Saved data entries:
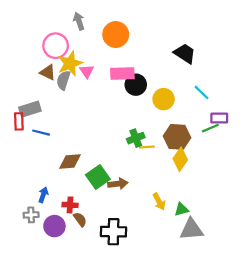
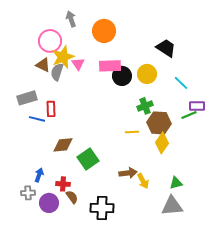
yellow circle: (164, 99) -> (147, 74), moved
red rectangle: (19, 121) -> (51, 109), moved
green cross: (136, 138) -> (145, 106), moved
brown arrow: (118, 184) -> (128, 173), moved
green triangle: (181, 209) -> (176, 183), moved

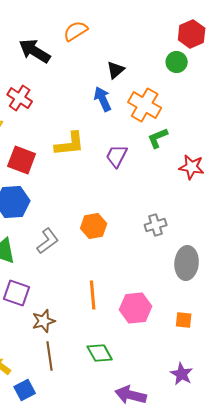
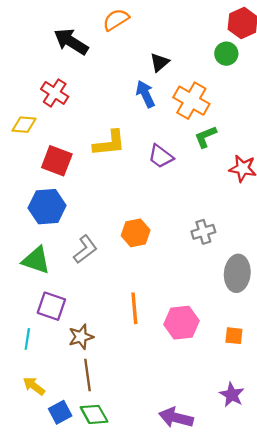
purple trapezoid: (117, 156) -> (161, 156), turned -80
green diamond: (100, 353) -> (94, 414), moved

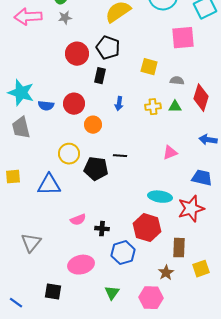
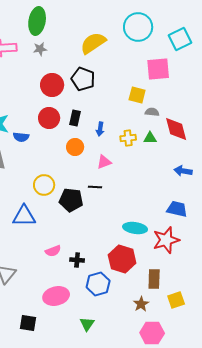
yellow square: (149, 67) -> (137, 95), moved
black rectangle: (100, 76) -> (75, 118), moved
red diamond: (201, 98) -> (176, 129), turned -32
red circle: (74, 104) -> (49, 118), moved
blue arrow: (119, 104) -> (100, 129), moved
orange circle: (93, 125) -> (75, 147), moved
pink triangle: (170, 153) -> (104, 162), moved
pink hexagon: (151, 298) -> (152, 333), moved

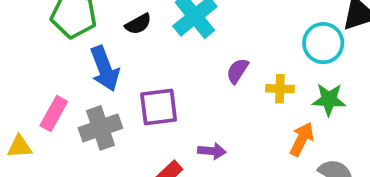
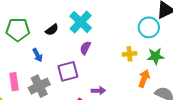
blue arrow: (105, 69) -> (37, 55), size x0.6
purple semicircle: (237, 71) -> (85, 48), moved
pink rectangle: (54, 114) -> (14, 82), turned -30

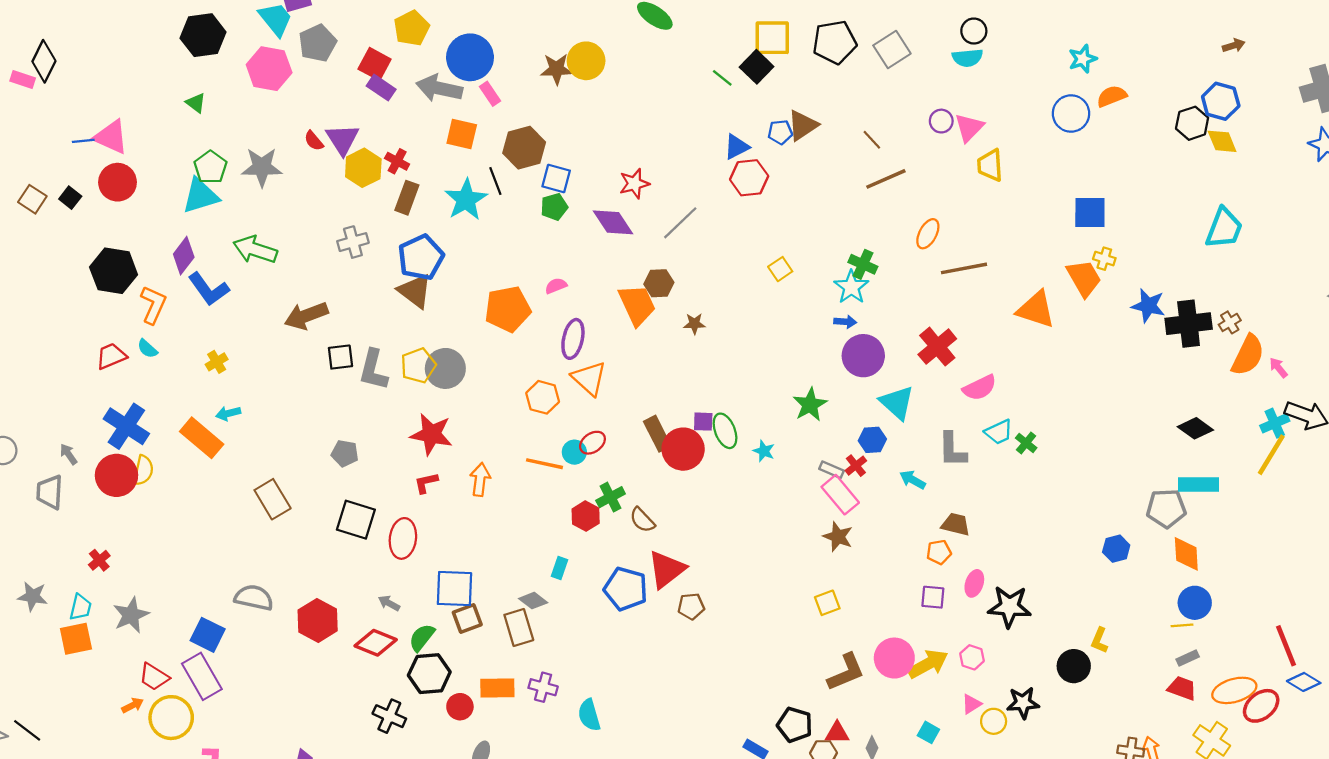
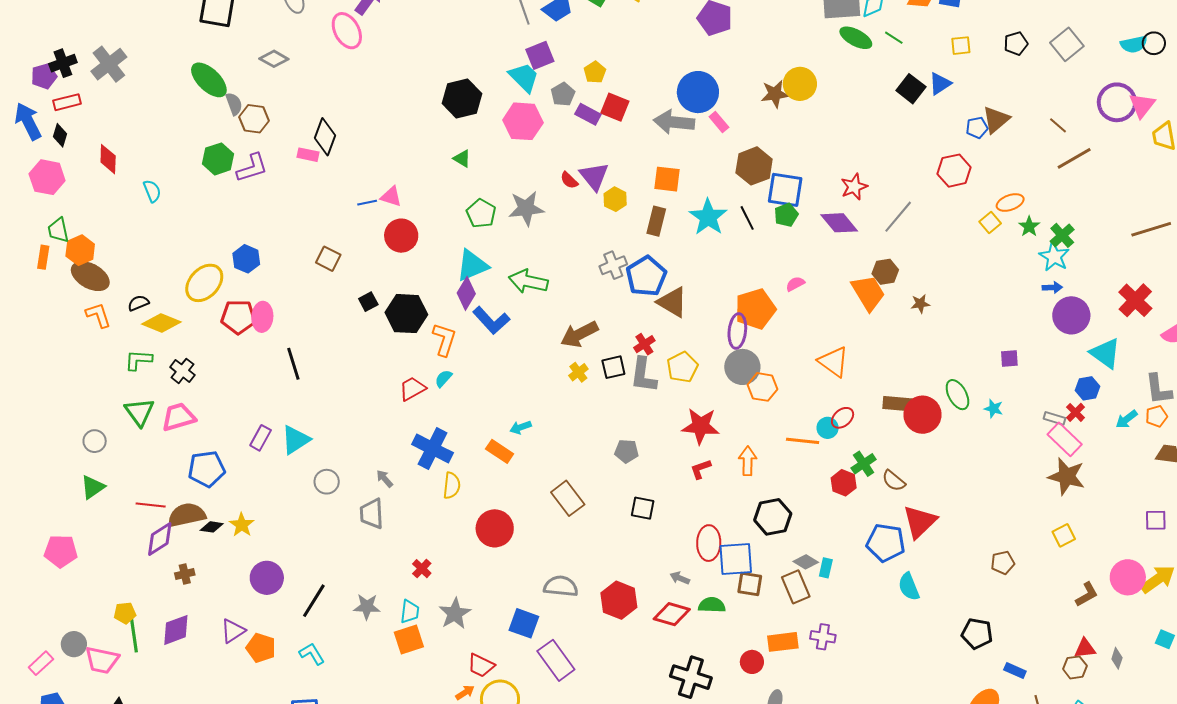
yellow pentagon: (412, 28) -> (595, 72), moved, size x0.7
black circle: (974, 31) -> (1154, 43), moved
yellow square: (772, 38) -> (961, 46), size x0.6
black pentagon: (835, 42) -> (1016, 43), size x0.6
gray pentagon: (318, 43) -> (563, 94), size x0.7
black square: (757, 67) -> (911, 89), moved
green line: (722, 78) -> (894, 38), moved
purple rectangle: (381, 88) -> (588, 114), moved
purple circle: (941, 121) -> (1117, 102), size x1.8
orange square: (462, 134) -> (667, 179), moved
pink triangle: (111, 137) -> (391, 197), size x0.7
blue triangle: (736, 147) -> (940, 84), moved
red cross: (397, 161) -> (644, 344), moved, turned 35
yellow hexagon: (363, 168) -> (615, 199), size x0.7
blue square: (556, 179) -> (785, 190), size x1.4
black line: (495, 181) -> (747, 218), moved
cyan triangle: (200, 196) -> (472, 265), moved
black square: (70, 198) -> (368, 302), moved, turned 30
orange ellipse: (928, 234) -> (1010, 203), moved, turned 48
blue pentagon: (421, 257) -> (646, 276), moved
green cross: (863, 264) -> (1062, 235), turned 30
yellow square: (780, 269) -> (990, 223), moved
purple ellipse: (573, 339) -> (737, 331), moved
cyan semicircle: (147, 349) -> (443, 378), turned 96
yellow cross: (217, 362) -> (578, 372), moved
gray circle: (445, 368) -> (742, 367), moved
orange hexagon: (543, 397) -> (762, 387), moved
green star: (810, 405) -> (1029, 226), moved, size x0.7
purple square: (703, 422) -> (1009, 359), moved
brown rectangle: (657, 434) -> (898, 404), turned -52
orange rectangle: (202, 438) -> (500, 451), size x0.7
red circle: (116, 475) -> (495, 528), moved
cyan arrow: (913, 480) -> (1127, 419), turned -60
black square: (356, 520) -> (643, 508), size x0.7
brown star: (838, 537) -> (1067, 476), size x1.4
red ellipse: (403, 538) -> (709, 543), moved
orange pentagon: (939, 552) -> (1157, 416), moved
cyan rectangle: (559, 568) -> (826, 568), moved
brown pentagon: (691, 606) -> (1003, 563), moved
brown square: (467, 618) -> (750, 584), turned 36
green semicircle: (422, 638) -> (712, 605), turned 60
brown L-shape: (846, 672) -> (1087, 594), size x0.7
black hexagon: (429, 674) -> (773, 517), moved
purple rectangle: (202, 676) -> (556, 660), moved
cyan semicircle: (589, 715) -> (909, 587), moved
black cross: (389, 716) -> (691, 677), size x1.4
black pentagon: (795, 725) -> (977, 634), moved

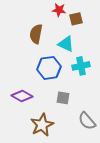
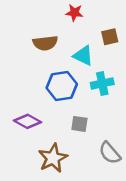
brown square: (76, 19) -> (110, 37), moved
brown semicircle: (36, 34) -> (45, 43), turned -108

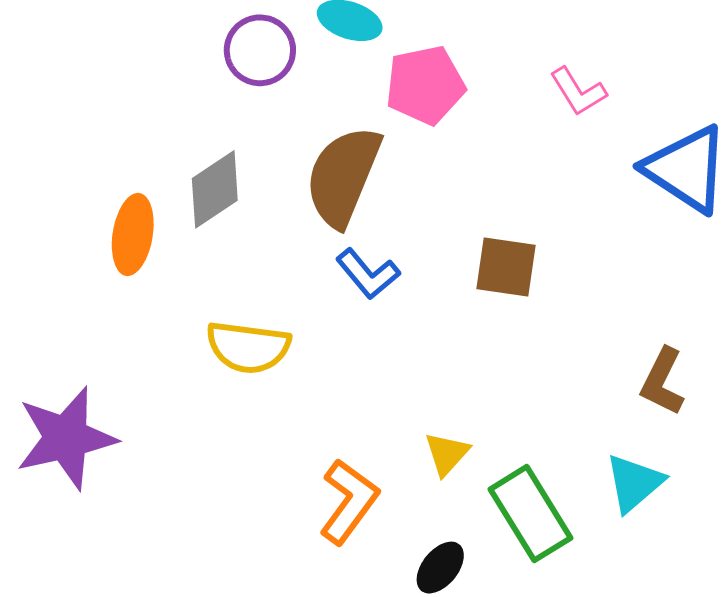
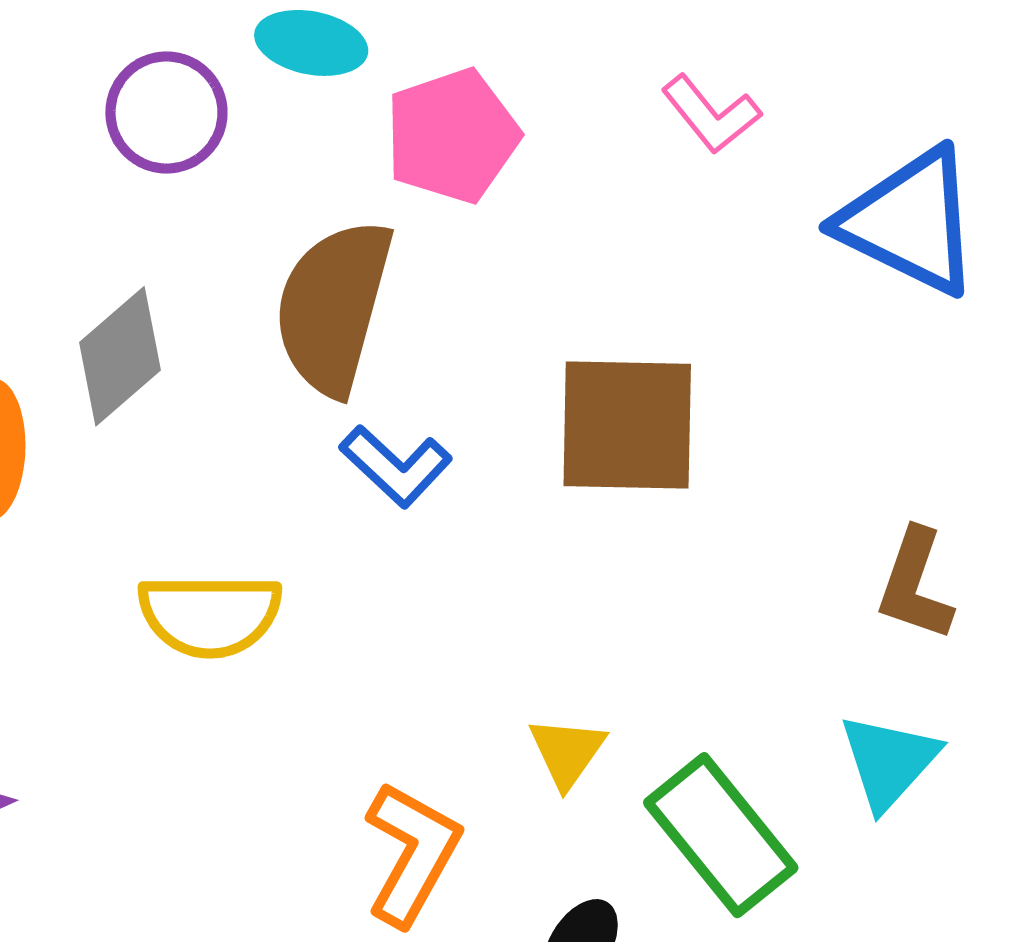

- [TASK]: Would you give again, exactly, the lines in the data above that run from the line containing "red rectangle: (19, 121) -> (51, 109), moved" to the line containing "purple circle: (941, 121)"? Include both ends and no pictures.

- [TASK SOLUTION]:
red rectangle: (19, 121) -> (51, 109), moved
green cross: (136, 138) -> (145, 106), moved
brown arrow: (118, 184) -> (128, 173), moved
green triangle: (181, 209) -> (176, 183), moved

purple trapezoid: (117, 156) -> (161, 156), turned -80
green diamond: (100, 353) -> (94, 414), moved

yellow square: (149, 67) -> (137, 95), moved
black rectangle: (100, 76) -> (75, 118), moved
red diamond: (201, 98) -> (176, 129), turned -32
red circle: (74, 104) -> (49, 118), moved
blue arrow: (119, 104) -> (100, 129), moved
orange circle: (93, 125) -> (75, 147), moved
pink triangle: (170, 153) -> (104, 162), moved
pink hexagon: (151, 298) -> (152, 333), moved

blue arrow: (105, 69) -> (37, 55), size x0.6
purple semicircle: (237, 71) -> (85, 48), moved
pink rectangle: (54, 114) -> (14, 82), turned -30

yellow pentagon: (412, 28) -> (595, 72), moved, size x0.7
black circle: (974, 31) -> (1154, 43), moved
yellow square: (772, 38) -> (961, 46), size x0.6
black pentagon: (835, 42) -> (1016, 43), size x0.6
gray pentagon: (318, 43) -> (563, 94), size x0.7
black square: (757, 67) -> (911, 89), moved
green line: (722, 78) -> (894, 38), moved
purple rectangle: (381, 88) -> (588, 114), moved
purple circle: (941, 121) -> (1117, 102), size x1.8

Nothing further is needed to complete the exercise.